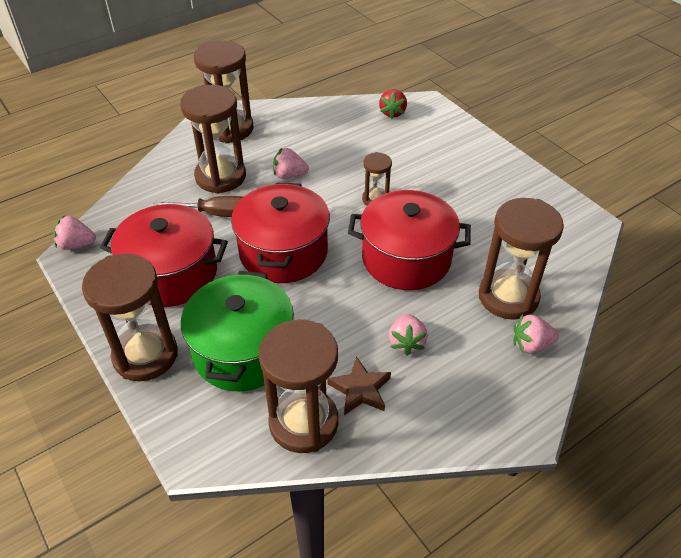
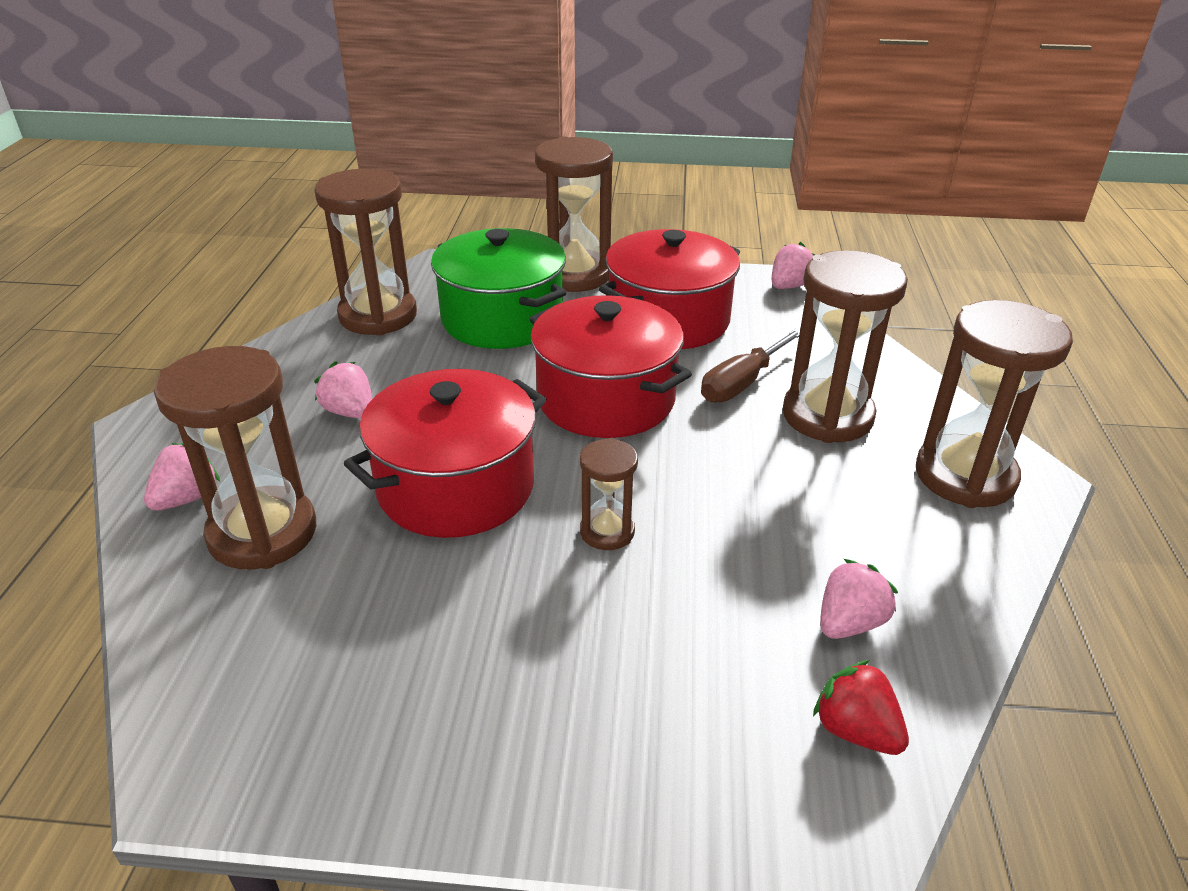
camera: 130 degrees right, 10 degrees down
(289, 175) = (766, 477): pink strawberry -> pink strawberry (849, 623)
(360, 389) = (354, 357): brown star -> none

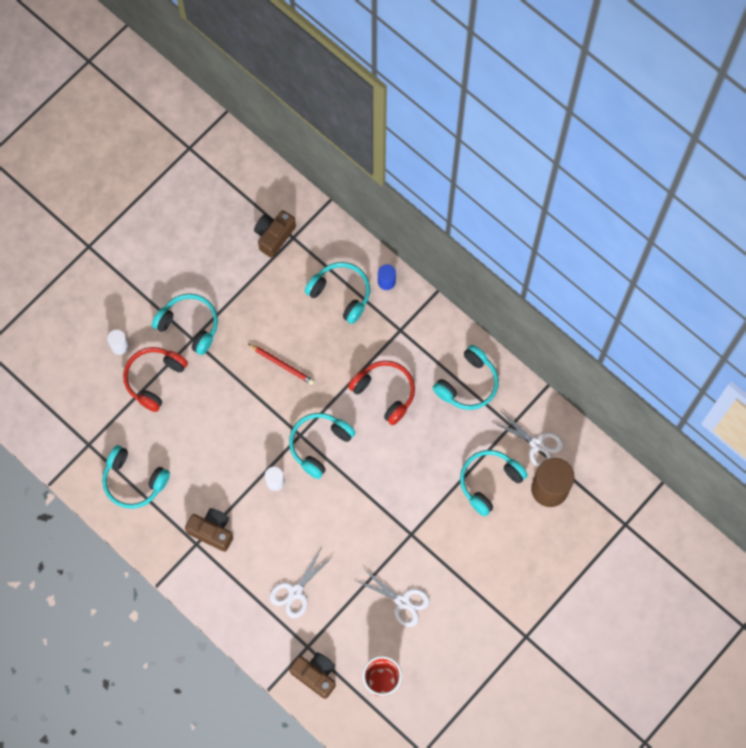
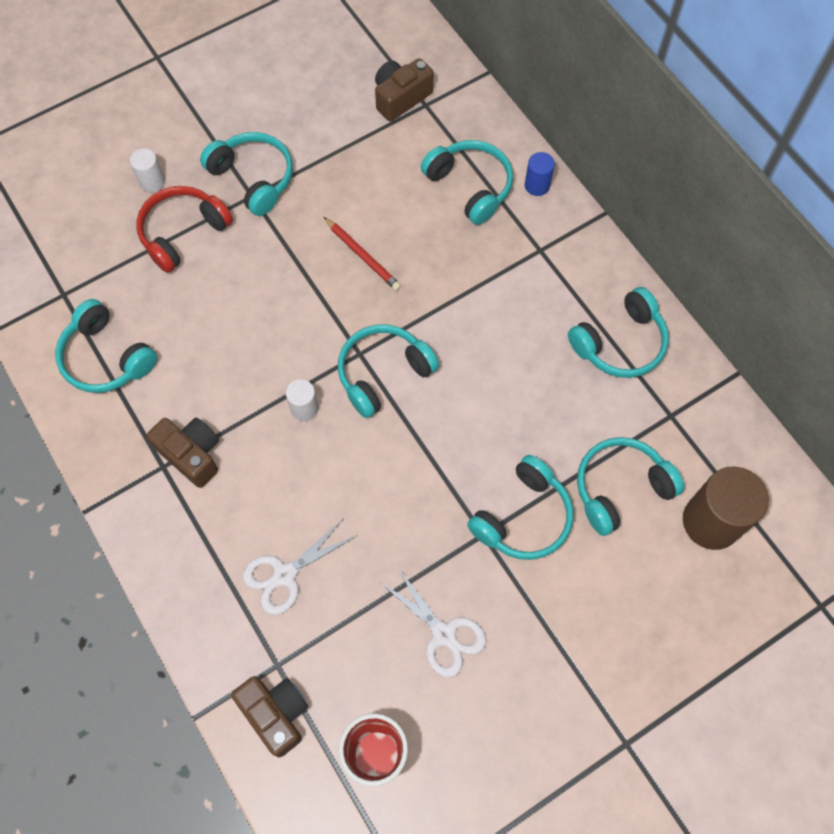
camera: 15 degrees right, 5 degrees down
(385, 392) = (497, 326): red headphones -> none
(433, 517) = (523, 517): none -> turquoise headphones
(537, 444) = (705, 452): white scissors -> none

========================================

◆ Assignment: Reproduce only the lines running from the one with "(385, 392) = (497, 326): red" through the final line of the listing above, both ends included.

◆ Answer section:
(385, 392) = (497, 326): red headphones -> none
(433, 517) = (523, 517): none -> turquoise headphones
(537, 444) = (705, 452): white scissors -> none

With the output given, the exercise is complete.